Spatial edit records
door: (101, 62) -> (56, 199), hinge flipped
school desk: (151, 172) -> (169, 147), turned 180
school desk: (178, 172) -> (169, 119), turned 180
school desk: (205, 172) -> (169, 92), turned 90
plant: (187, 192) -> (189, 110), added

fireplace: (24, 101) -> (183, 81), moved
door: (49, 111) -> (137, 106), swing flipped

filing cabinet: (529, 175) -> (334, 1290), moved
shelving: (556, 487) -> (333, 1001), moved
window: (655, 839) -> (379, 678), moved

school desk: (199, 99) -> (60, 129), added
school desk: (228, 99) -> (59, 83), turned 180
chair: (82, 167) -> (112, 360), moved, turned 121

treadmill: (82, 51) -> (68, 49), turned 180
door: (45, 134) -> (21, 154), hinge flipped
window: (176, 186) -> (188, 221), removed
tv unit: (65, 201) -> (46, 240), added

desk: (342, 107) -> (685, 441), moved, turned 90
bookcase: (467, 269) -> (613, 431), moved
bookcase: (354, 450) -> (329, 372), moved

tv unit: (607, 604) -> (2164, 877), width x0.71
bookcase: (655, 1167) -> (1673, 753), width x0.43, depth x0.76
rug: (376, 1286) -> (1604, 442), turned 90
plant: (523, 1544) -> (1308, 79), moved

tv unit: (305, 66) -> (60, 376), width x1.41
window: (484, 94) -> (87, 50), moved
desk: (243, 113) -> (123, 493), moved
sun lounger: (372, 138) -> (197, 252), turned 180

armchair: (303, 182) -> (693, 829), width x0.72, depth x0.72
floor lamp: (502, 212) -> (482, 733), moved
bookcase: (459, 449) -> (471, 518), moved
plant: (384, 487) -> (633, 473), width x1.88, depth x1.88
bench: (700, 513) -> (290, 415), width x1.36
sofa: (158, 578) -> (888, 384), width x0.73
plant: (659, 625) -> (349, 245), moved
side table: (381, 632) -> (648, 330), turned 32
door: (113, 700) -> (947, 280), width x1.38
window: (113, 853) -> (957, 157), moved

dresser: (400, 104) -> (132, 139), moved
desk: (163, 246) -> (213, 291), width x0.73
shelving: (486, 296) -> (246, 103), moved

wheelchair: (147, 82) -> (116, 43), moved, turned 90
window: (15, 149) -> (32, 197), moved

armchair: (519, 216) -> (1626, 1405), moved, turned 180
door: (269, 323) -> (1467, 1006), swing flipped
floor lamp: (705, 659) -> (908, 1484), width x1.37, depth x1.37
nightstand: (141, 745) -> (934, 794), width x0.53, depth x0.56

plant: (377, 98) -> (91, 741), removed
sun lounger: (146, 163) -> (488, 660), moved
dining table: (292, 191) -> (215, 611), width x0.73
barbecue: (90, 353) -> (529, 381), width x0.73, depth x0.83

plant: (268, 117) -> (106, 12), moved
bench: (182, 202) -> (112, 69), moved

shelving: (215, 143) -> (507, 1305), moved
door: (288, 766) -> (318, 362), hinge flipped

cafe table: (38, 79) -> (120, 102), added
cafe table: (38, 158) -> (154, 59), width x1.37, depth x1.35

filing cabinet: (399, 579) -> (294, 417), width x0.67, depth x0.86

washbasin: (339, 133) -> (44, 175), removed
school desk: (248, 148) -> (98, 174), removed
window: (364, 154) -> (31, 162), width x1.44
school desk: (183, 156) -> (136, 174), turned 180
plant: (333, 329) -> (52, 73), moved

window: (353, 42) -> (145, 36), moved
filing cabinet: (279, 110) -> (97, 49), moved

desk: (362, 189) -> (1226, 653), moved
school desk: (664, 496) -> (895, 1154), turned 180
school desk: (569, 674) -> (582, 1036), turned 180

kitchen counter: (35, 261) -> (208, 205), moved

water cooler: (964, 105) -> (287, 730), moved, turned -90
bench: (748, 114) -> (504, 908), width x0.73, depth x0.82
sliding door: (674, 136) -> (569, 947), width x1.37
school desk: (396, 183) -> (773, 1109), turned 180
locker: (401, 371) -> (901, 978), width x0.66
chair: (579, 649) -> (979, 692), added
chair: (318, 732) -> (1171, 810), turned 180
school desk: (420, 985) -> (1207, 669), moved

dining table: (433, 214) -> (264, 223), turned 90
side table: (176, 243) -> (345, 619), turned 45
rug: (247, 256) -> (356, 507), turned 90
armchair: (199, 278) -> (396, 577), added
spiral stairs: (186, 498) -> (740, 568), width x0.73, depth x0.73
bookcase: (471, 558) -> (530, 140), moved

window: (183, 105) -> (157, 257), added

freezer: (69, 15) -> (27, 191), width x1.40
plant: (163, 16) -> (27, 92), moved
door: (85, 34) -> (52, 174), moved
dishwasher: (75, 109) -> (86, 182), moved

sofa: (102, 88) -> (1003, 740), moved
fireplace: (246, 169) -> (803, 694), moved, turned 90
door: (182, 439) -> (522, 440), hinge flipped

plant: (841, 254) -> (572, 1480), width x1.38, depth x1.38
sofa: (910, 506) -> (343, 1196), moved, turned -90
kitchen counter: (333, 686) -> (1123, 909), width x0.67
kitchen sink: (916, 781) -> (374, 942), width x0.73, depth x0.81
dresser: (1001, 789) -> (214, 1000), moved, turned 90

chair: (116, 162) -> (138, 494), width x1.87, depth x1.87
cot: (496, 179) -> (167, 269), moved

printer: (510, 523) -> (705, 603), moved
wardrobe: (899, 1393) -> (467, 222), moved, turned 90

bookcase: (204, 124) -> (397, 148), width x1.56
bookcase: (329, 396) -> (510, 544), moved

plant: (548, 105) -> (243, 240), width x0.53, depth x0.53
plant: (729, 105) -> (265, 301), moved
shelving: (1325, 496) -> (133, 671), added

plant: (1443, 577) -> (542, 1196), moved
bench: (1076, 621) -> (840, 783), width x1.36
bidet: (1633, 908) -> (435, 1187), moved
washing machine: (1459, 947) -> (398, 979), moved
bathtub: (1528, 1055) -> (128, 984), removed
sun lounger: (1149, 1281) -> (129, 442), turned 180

> What you are asked to do
In the entries above, find the line with "school desk: (199, 99) -> (60, 129), added" and the line with "plant: (268, 117) -> (106, 12), moved", then set down exactly those two and every line between them, nothing else.

> Solution for this exercise
school desk: (199, 99) -> (60, 129), added
school desk: (228, 99) -> (59, 83), turned 180
chair: (82, 167) -> (112, 360), moved, turned 121

treadmill: (82, 51) -> (68, 49), turned 180
door: (45, 134) -> (21, 154), hinge flipped
window: (176, 186) -> (188, 221), removed
tv unit: (65, 201) -> (46, 240), added

desk: (342, 107) -> (685, 441), moved, turned 90
bookcase: (467, 269) -> (613, 431), moved
bookcase: (354, 450) -> (329, 372), moved

tv unit: (607, 604) -> (2164, 877), width x0.71
bookcase: (655, 1167) -> (1673, 753), width x0.43, depth x0.76
rug: (376, 1286) -> (1604, 442), turned 90
plant: (523, 1544) -> (1308, 79), moved

tv unit: (305, 66) -> (60, 376), width x1.41
window: (484, 94) -> (87, 50), moved
desk: (243, 113) -> (123, 493), moved
sun lounger: (372, 138) -> (197, 252), turned 180

armchair: (303, 182) -> (693, 829), width x0.72, depth x0.72
floor lamp: (502, 212) -> (482, 733), moved
bookcase: (459, 449) -> (471, 518), moved
plant: (384, 487) -> (633, 473), width x1.88, depth x1.88
bench: (700, 513) -> (290, 415), width x1.36
sofa: (158, 578) -> (888, 384), width x0.73
plant: (659, 625) -> (349, 245), moved
side table: (381, 632) -> (648, 330), turned 32
door: (113, 700) -> (947, 280), width x1.38
window: (113, 853) -> (957, 157), moved

dresser: (400, 104) -> (132, 139), moved
desk: (163, 246) -> (213, 291), width x0.73
shelving: (486, 296) -> (246, 103), moved

wheelchair: (147, 82) -> (116, 43), moved, turned 90
window: (15, 149) -> (32, 197), moved

armchair: (519, 216) -> (1626, 1405), moved, turned 180
door: (269, 323) -> (1467, 1006), swing flipped
floor lamp: (705, 659) -> (908, 1484), width x1.37, depth x1.37
nightstand: (141, 745) -> (934, 794), width x0.53, depth x0.56

plant: (377, 98) -> (91, 741), removed
sun lounger: (146, 163) -> (488, 660), moved
dining table: (292, 191) -> (215, 611), width x0.73
barbecue: (90, 353) -> (529, 381), width x0.73, depth x0.83

plant: (268, 117) -> (106, 12), moved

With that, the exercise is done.